:: DATASET
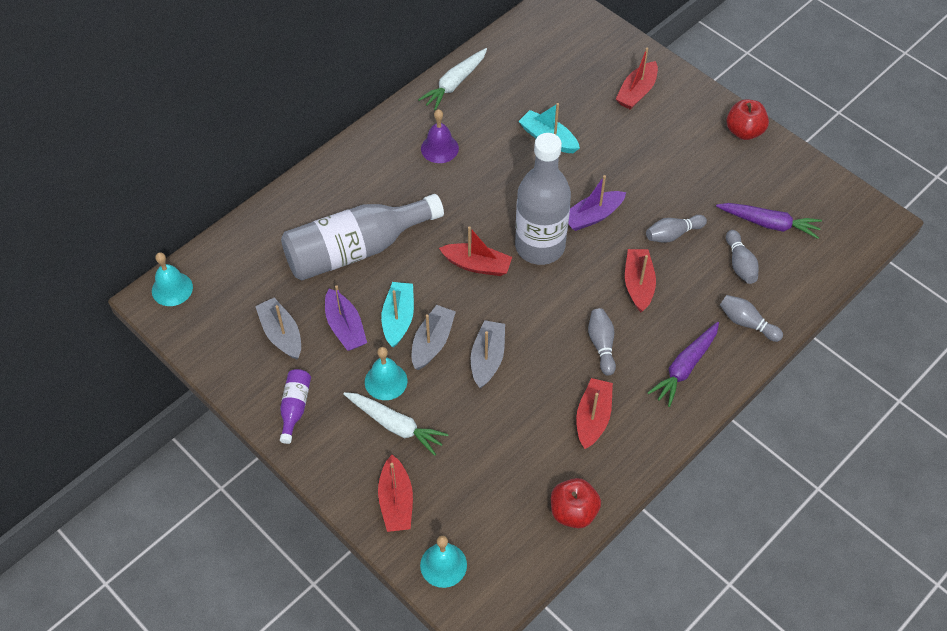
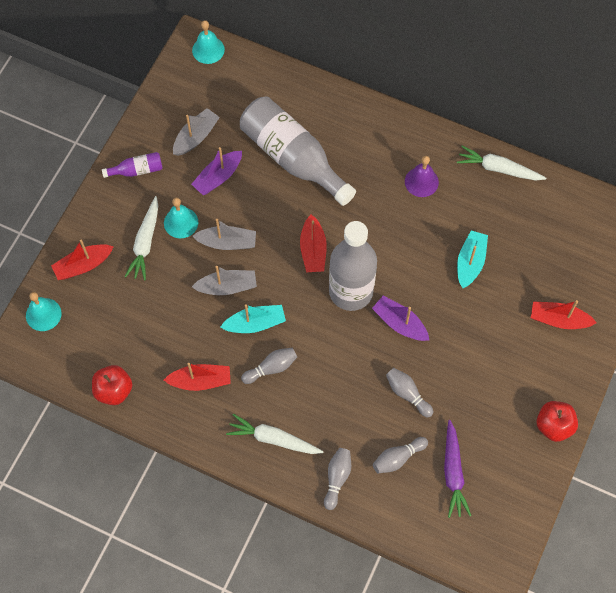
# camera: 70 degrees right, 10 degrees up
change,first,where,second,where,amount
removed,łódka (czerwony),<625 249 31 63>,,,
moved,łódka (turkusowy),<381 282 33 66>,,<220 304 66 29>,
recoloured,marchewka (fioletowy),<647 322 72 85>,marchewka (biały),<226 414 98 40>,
::::
* _WHAT THE TASK ASKS_: Go through the data and show each line that holds "łódka".

* _YOUR SOLUTION_:
removed,łódka (czerwony),<625 249 31 63>,,,
moved,łódka (turkusowy),<381 282 33 66>,,<220 304 66 29>,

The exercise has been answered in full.